*ACTIVITY:* Nothing but the lines below from the one holding "black car: 5 -> 3" up to and including the one holding "pink plate: 1 -> 0" should be copied, exactly and without pictures.

── ENTRIES SHOWN

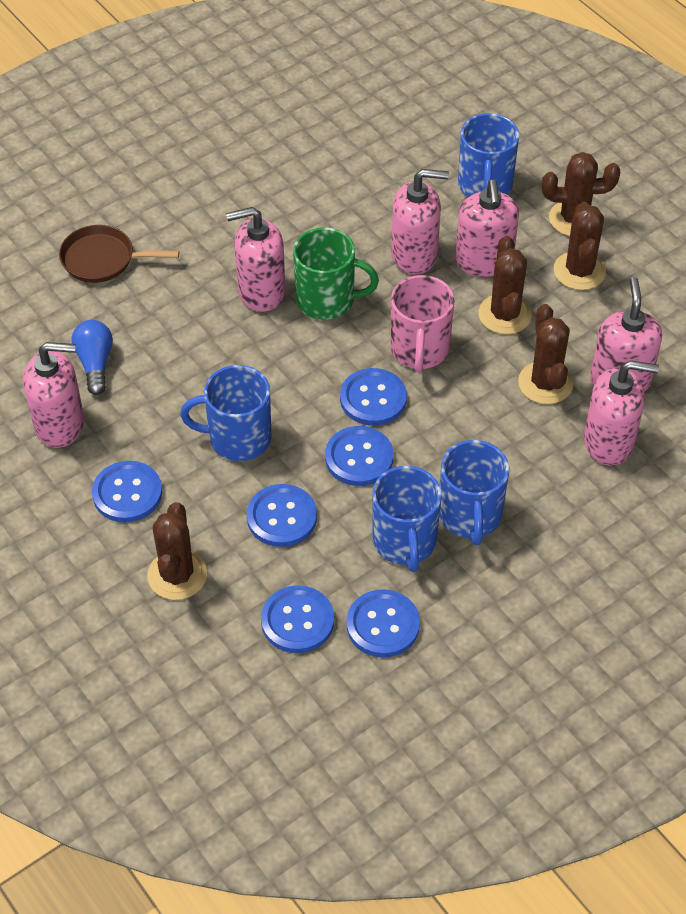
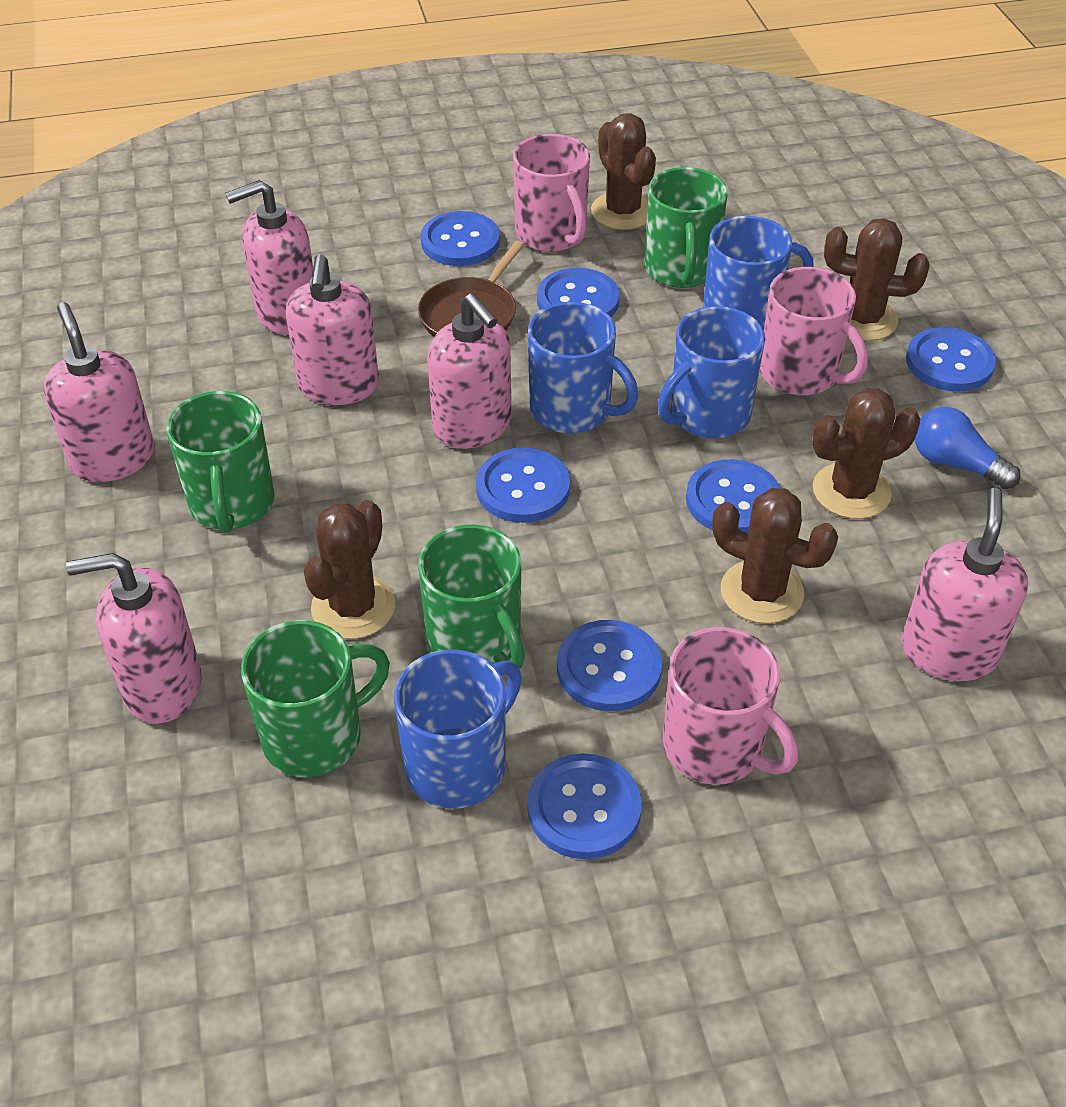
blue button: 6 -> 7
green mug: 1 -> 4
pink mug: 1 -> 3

────
── ENTRIES SHOWN

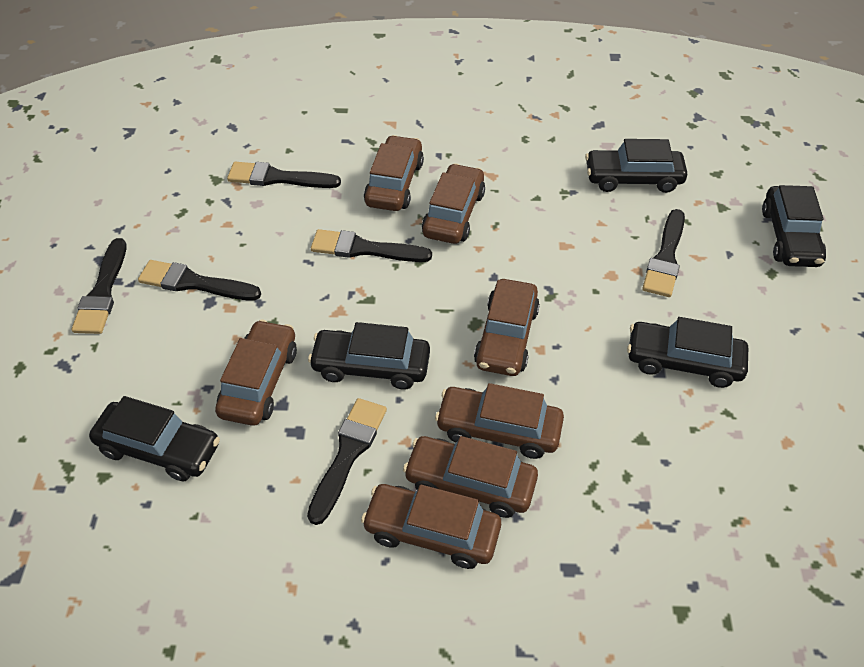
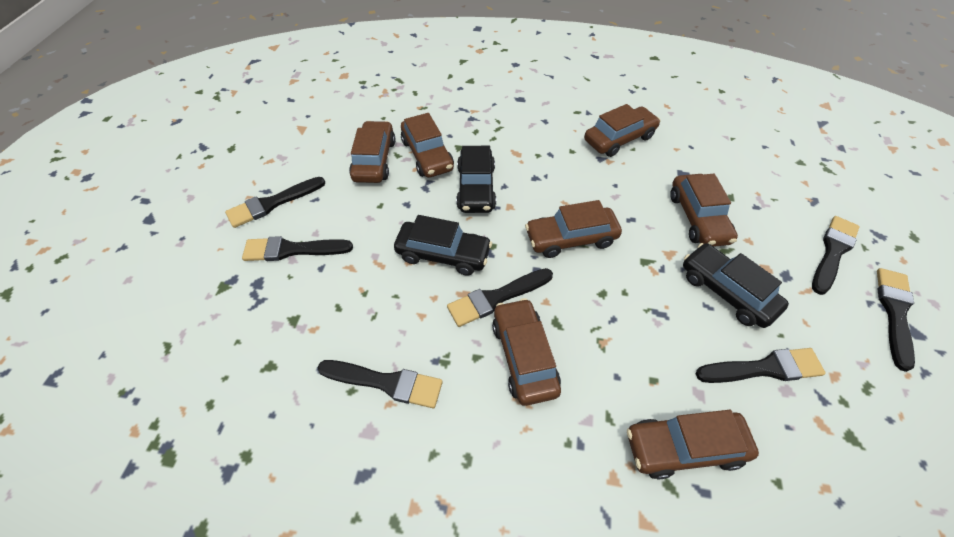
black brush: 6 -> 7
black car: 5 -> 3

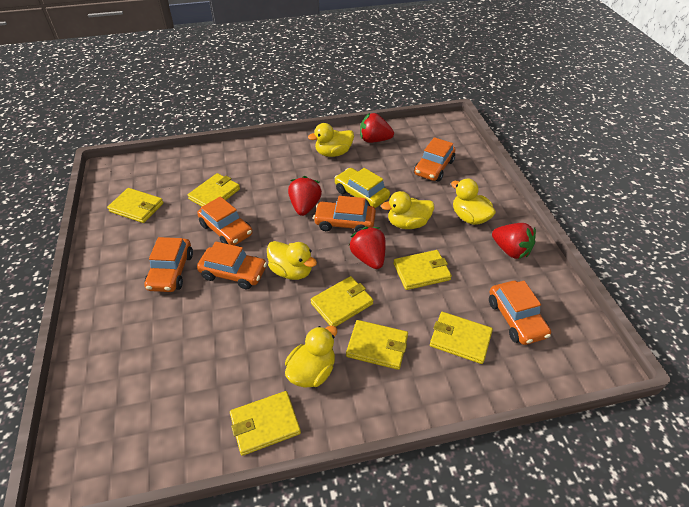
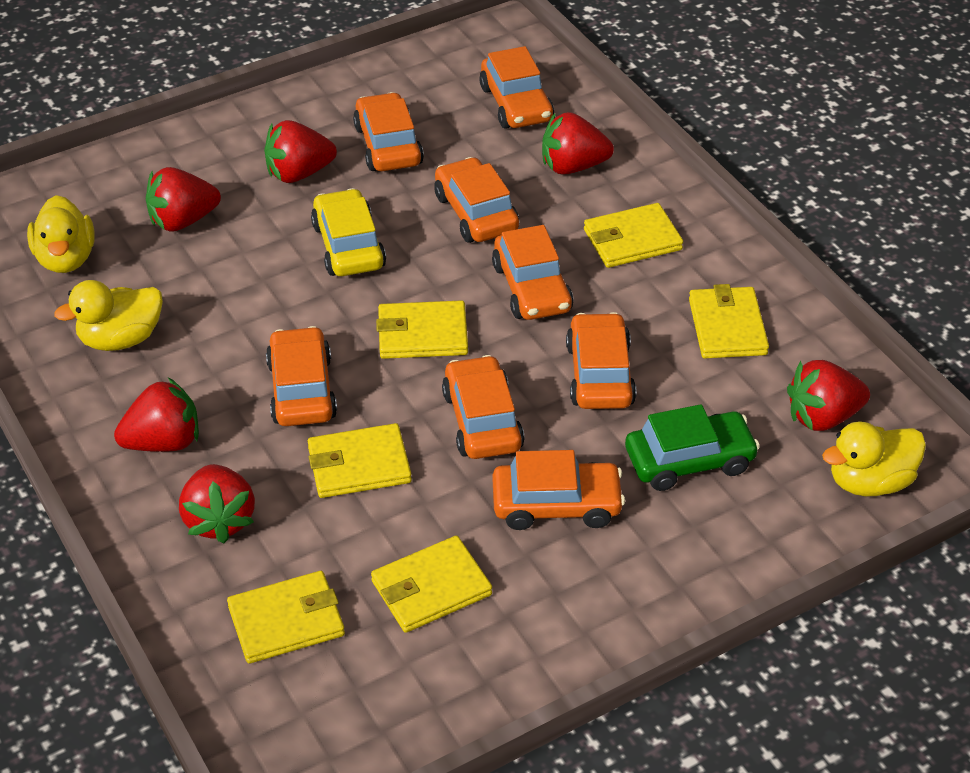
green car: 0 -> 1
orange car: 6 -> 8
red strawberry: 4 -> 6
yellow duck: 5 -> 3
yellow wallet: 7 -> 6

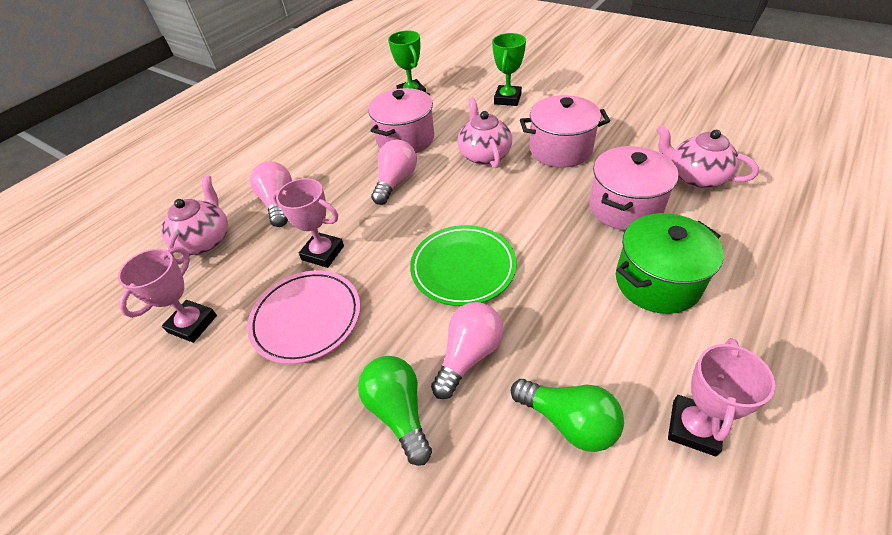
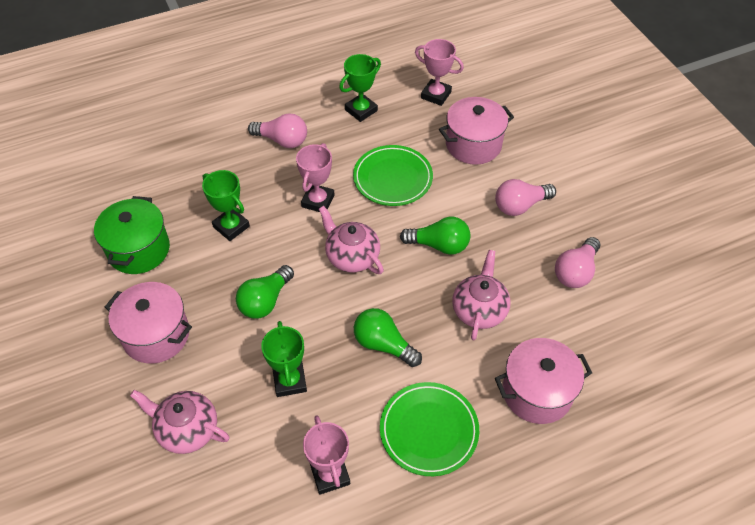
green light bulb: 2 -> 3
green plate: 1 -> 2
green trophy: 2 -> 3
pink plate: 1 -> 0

────

*EXERCISE RESULT:*
black car: 5 -> 3

green car: 0 -> 1
orange car: 6 -> 8
red strawberry: 4 -> 6
yellow duck: 5 -> 3
yellow wallet: 7 -> 6

green light bulb: 2 -> 3
green plate: 1 -> 2
green trophy: 2 -> 3
pink plate: 1 -> 0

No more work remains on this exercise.